╭─ DATA FOR REVIEW

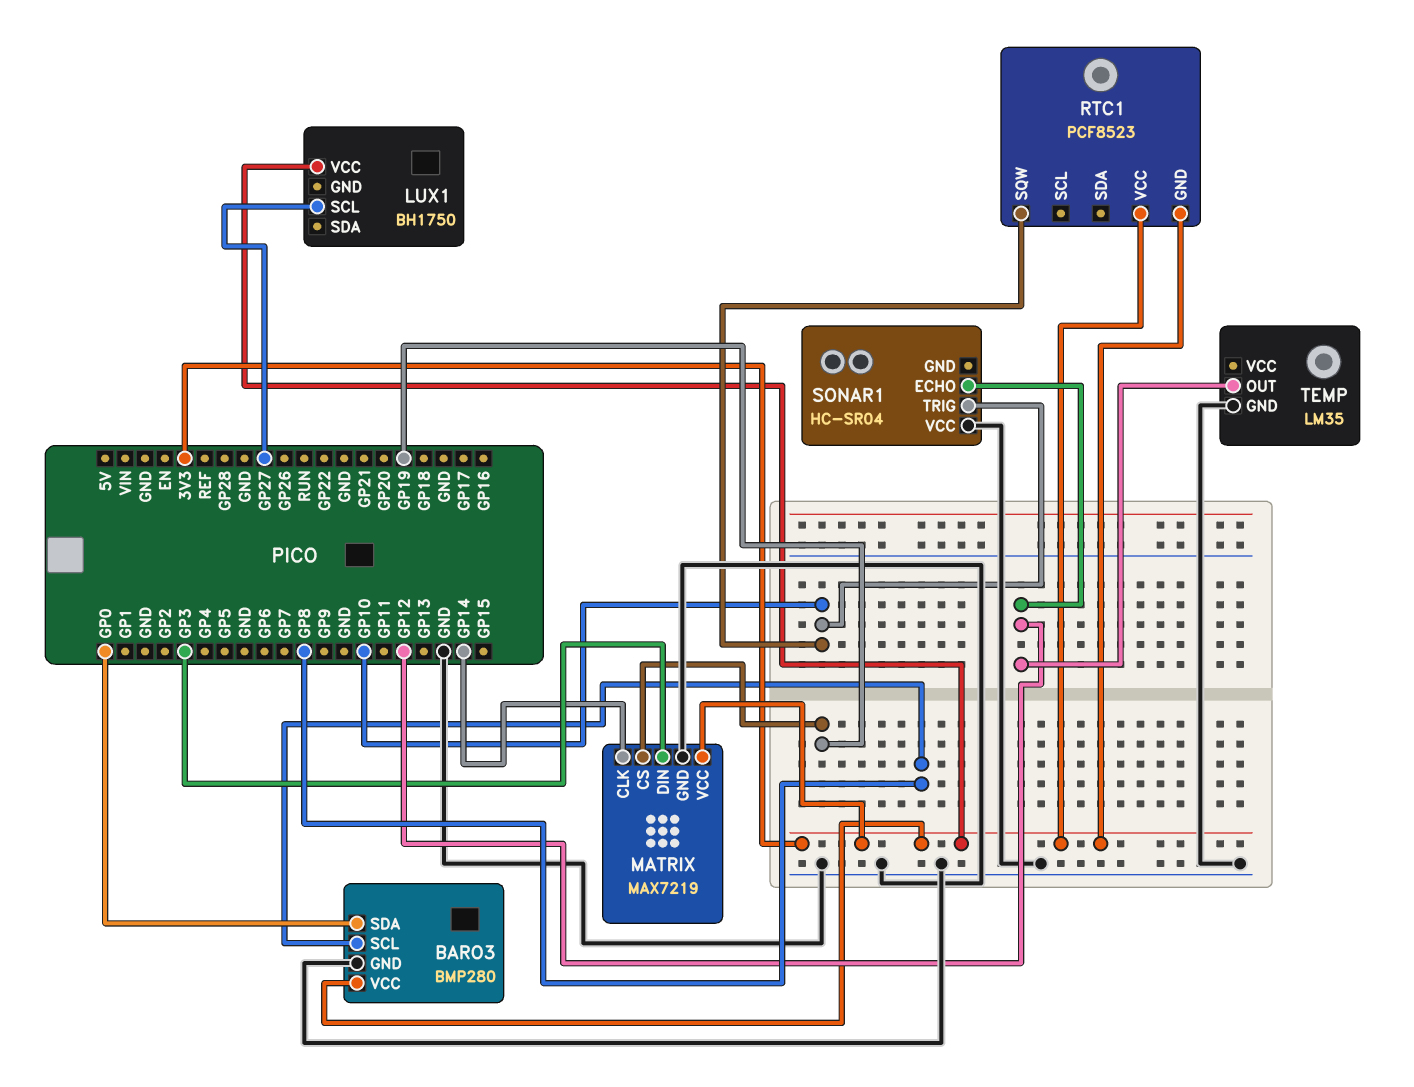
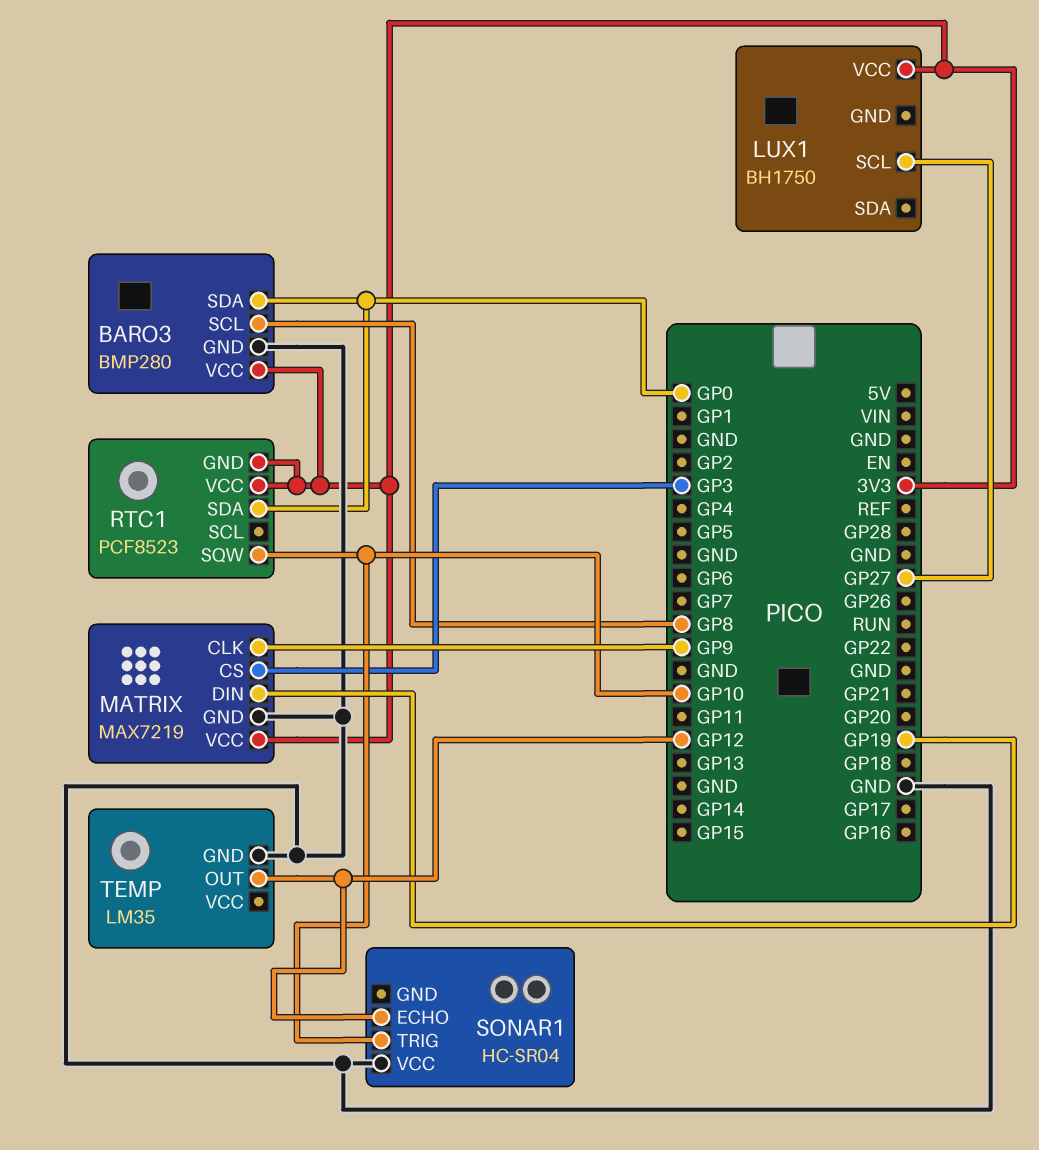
MATRIX pin CLK: GP14 -> GP9
MATRIX pin CS: GP19 -> GP3
MATRIX pin DIN: GP3 -> GP19
RTC1 pin SDA: none -> GP0

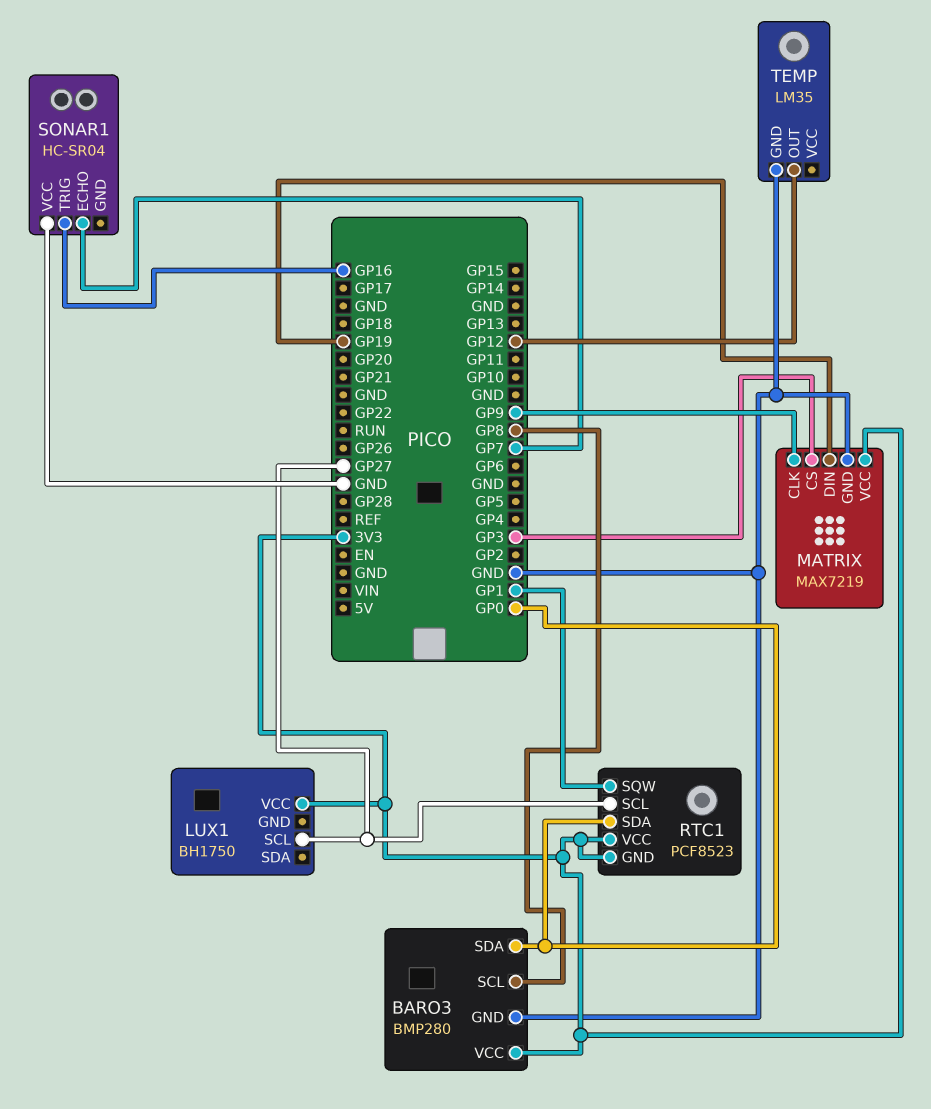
RTC1 pin SCL: none -> GP27
RTC1 pin SQW: GP10 -> GP1
SONAR1 pin ECHO: GP12 -> GP7
SONAR1 pin TRIG: GP10 -> GP16

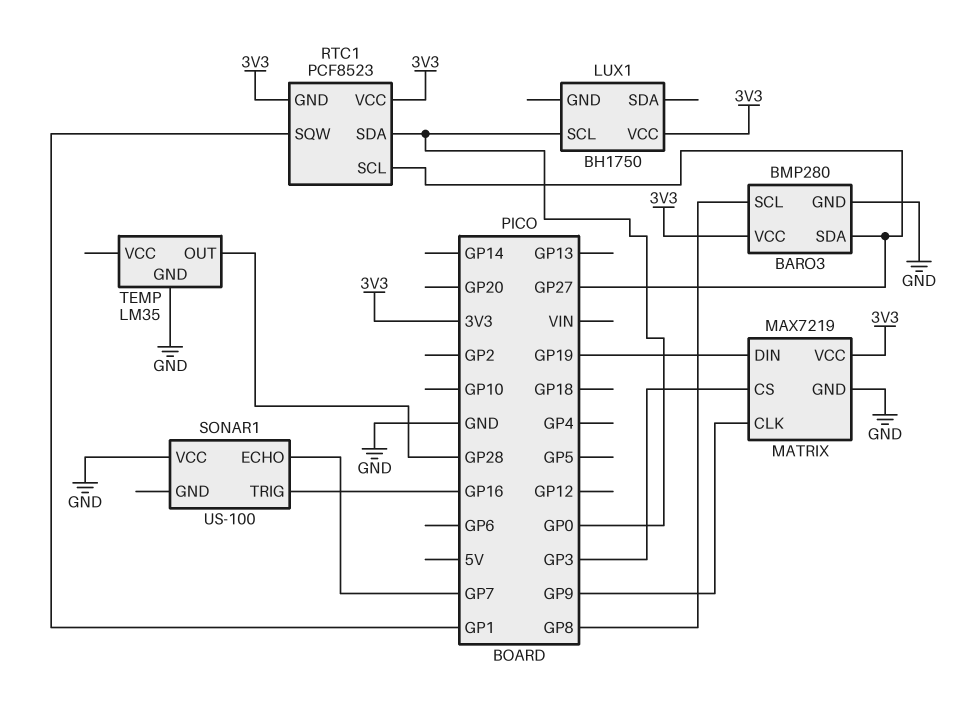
BARO3 pin SDA: GP0 -> GP27
LUX1 pin SCL: GP27 -> GP0
SONAR1: HC-SR04 -> US-100
TEMP pin OUT: GP12 -> GP28

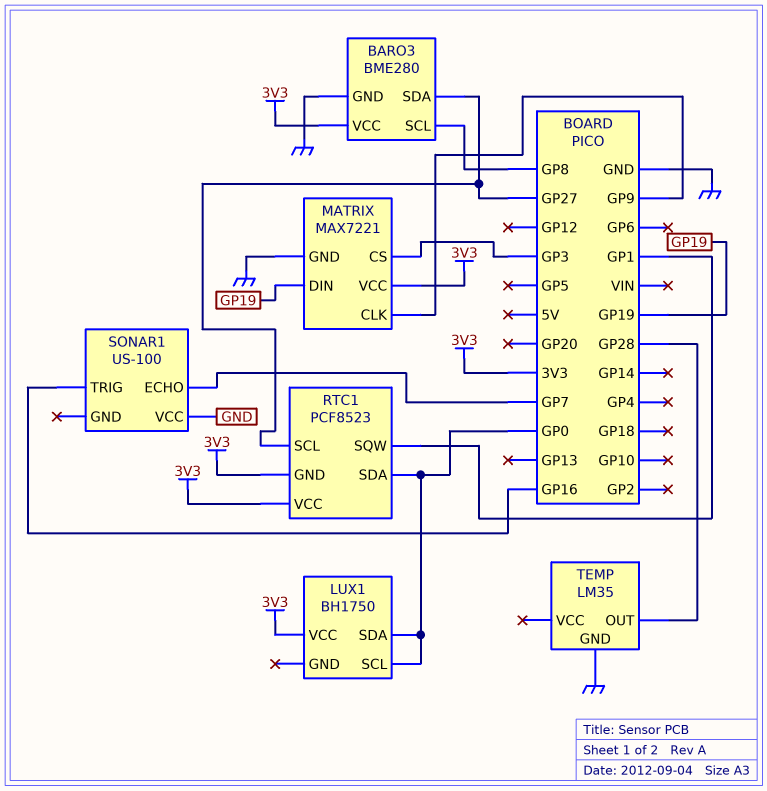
BARO3: BMP280 -> BME280
LUX1 pin SDA: none -> GP0
MATRIX: MAX7219 -> MAX7221

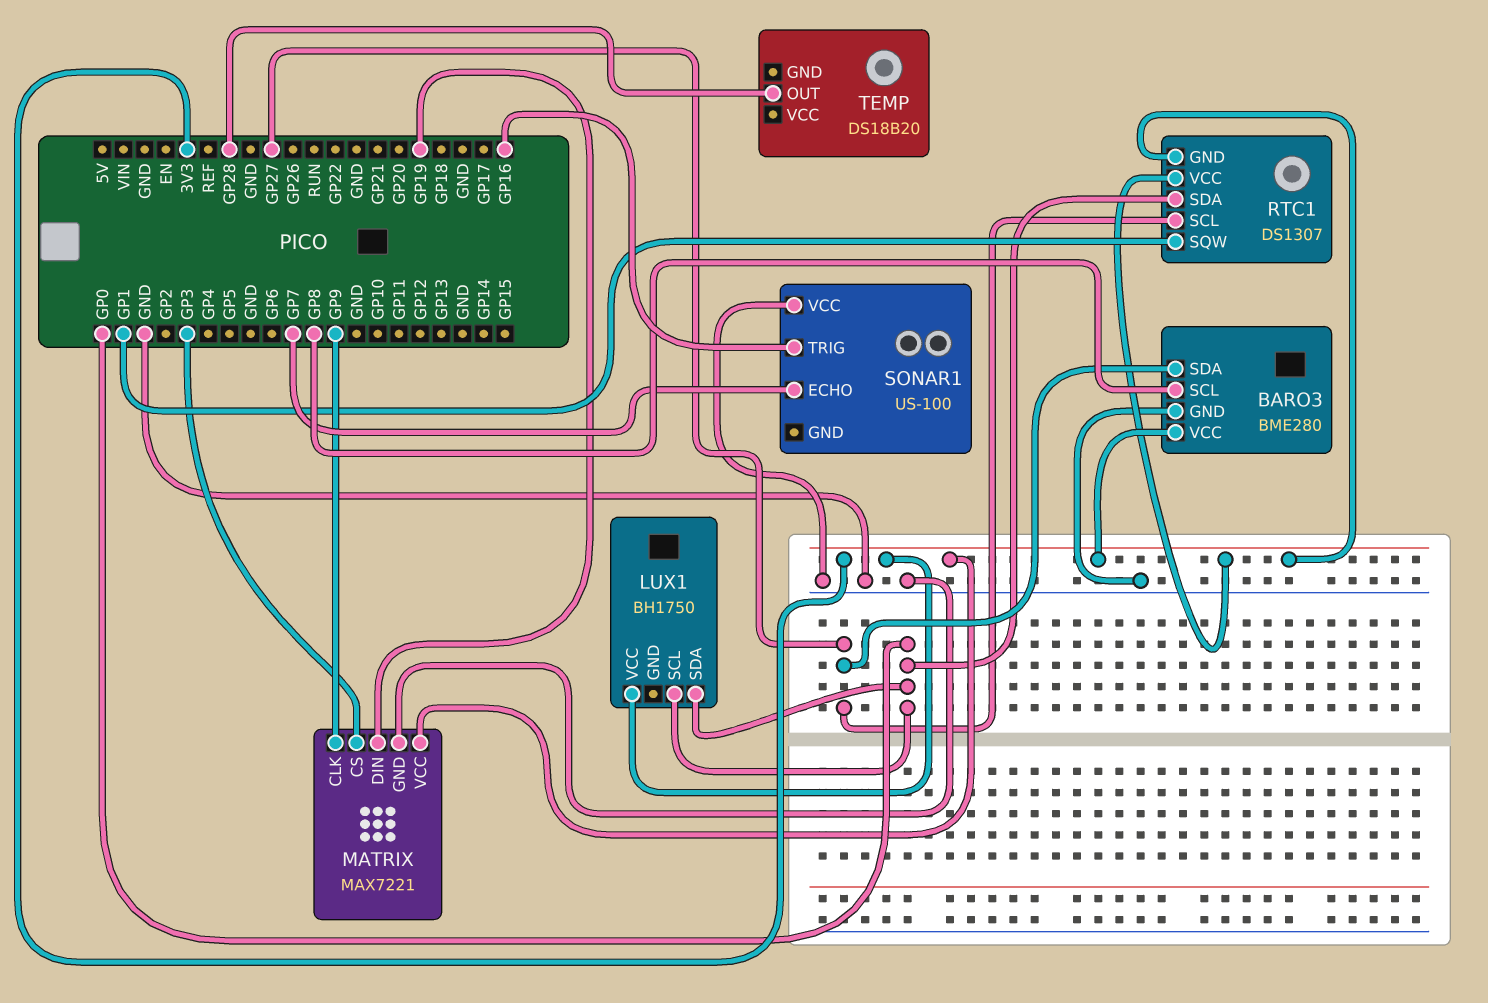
RTC1: PCF8523 -> DS1307
TEMP: LM35 -> DS18B20
TEMP pin GND: GND -> none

╰─

• ASSIGNED TASK
Reproduce the records in full and leave the images behind.

• TASK RESPONSE
MATRIX pin CLK: GP14 -> GP9
MATRIX pin CS: GP19 -> GP3
MATRIX pin DIN: GP3 -> GP19
RTC1 pin SDA: none -> GP0

RTC1 pin SCL: none -> GP27
RTC1 pin SQW: GP10 -> GP1
SONAR1 pin ECHO: GP12 -> GP7
SONAR1 pin TRIG: GP10 -> GP16

BARO3 pin SDA: GP0 -> GP27
LUX1 pin SCL: GP27 -> GP0
SONAR1: HC-SR04 -> US-100
TEMP pin OUT: GP12 -> GP28

BARO3: BMP280 -> BME280
LUX1 pin SDA: none -> GP0
MATRIX: MAX7219 -> MAX7221

RTC1: PCF8523 -> DS1307
TEMP: LM35 -> DS18B20
TEMP pin GND: GND -> none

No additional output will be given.